Set down the data below once more, precisely as it reads.
MATERIAL PROVIDED START
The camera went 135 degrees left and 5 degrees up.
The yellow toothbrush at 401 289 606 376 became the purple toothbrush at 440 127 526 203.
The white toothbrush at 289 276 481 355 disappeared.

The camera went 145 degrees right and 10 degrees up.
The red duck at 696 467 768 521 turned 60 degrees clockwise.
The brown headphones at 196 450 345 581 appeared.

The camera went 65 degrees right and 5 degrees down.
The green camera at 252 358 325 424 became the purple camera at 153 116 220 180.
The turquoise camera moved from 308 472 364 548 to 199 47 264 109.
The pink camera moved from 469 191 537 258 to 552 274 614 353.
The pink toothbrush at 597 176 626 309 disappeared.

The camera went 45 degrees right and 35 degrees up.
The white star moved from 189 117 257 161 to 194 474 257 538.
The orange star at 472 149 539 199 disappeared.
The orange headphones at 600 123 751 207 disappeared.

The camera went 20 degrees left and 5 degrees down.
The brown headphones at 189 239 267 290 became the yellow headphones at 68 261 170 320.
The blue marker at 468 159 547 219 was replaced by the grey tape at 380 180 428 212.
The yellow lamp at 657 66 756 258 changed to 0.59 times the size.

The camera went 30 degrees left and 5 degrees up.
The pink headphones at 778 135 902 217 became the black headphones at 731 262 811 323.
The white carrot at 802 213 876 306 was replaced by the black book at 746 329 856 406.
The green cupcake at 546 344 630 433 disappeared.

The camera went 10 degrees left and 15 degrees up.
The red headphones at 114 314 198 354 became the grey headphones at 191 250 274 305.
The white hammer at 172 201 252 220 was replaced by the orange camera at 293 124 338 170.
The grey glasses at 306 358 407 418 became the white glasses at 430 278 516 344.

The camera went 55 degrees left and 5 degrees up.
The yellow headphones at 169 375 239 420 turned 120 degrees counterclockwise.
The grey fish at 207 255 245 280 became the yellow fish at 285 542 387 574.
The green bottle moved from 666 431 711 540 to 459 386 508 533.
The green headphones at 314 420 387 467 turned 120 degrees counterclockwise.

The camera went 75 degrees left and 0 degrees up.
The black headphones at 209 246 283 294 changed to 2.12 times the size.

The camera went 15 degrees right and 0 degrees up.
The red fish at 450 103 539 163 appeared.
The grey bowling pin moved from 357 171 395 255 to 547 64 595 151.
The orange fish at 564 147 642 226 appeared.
MATERIAL PROVIDED END
→ RESULT FOR THIS EXERCISE:
The camera went 135 degrees left and 5 degrees up.
The yellow toothbrush at 401 289 606 376 became the purple toothbrush at 440 127 526 203.
The white toothbrush at 289 276 481 355 disappeared.

The camera went 145 degrees right and 10 degrees up.
The red duck at 696 467 768 521 turned 60 degrees clockwise.
The brown headphones at 196 450 345 581 appeared.

The camera went 65 degrees right and 5 degrees down.
The green camera at 252 358 325 424 became the purple camera at 153 116 220 180.
The turquoise camera moved from 308 472 364 548 to 199 47 264 109.
The pink camera moved from 469 191 537 258 to 552 274 614 353.
The pink toothbrush at 597 176 626 309 disappeared.

The camera went 45 degrees right and 35 degrees up.
The white star moved from 189 117 257 161 to 194 474 257 538.
The orange star at 472 149 539 199 disappeared.
The orange headphones at 600 123 751 207 disappeared.

The camera went 20 degrees left and 5 degrees down.
The brown headphones at 189 239 267 290 became the yellow headphones at 68 261 170 320.
The blue marker at 468 159 547 219 was replaced by the grey tape at 380 180 428 212.
The yellow lamp at 657 66 756 258 changed to 0.59 times the size.

The camera went 30 degrees left and 5 degrees up.
The pink headphones at 778 135 902 217 became the black headphones at 731 262 811 323.
The white carrot at 802 213 876 306 was replaced by the black book at 746 329 856 406.
The green cupcake at 546 344 630 433 disappeared.

The camera went 10 degrees left and 15 degrees up.
The red headphones at 114 314 198 354 became the grey headphones at 191 250 274 305.
The white hammer at 172 201 252 220 was replaced by the orange camera at 293 124 338 170.
The grey glasses at 306 358 407 418 became the white glasses at 430 278 516 344.

The camera went 55 degrees left and 5 degrees up.
The yellow headphones at 169 375 239 420 turned 120 degrees counterclockwise.
The grey fish at 207 255 245 280 became the yellow fish at 285 542 387 574.
The green bottle moved from 666 431 711 540 to 459 386 508 533.
The green headphones at 314 420 387 467 turned 120 degrees counterclockwise.

The camera went 75 degrees left and 0 degrees up.
The black headphones at 209 246 283 294 changed to 2.12 times the size.

The camera went 15 degrees right and 0 degrees up.
The red fish at 450 103 539 163 appeared.
The grey bowling pin moved from 357 171 395 255 to 547 64 595 151.
The orange fish at 564 147 642 226 appeared.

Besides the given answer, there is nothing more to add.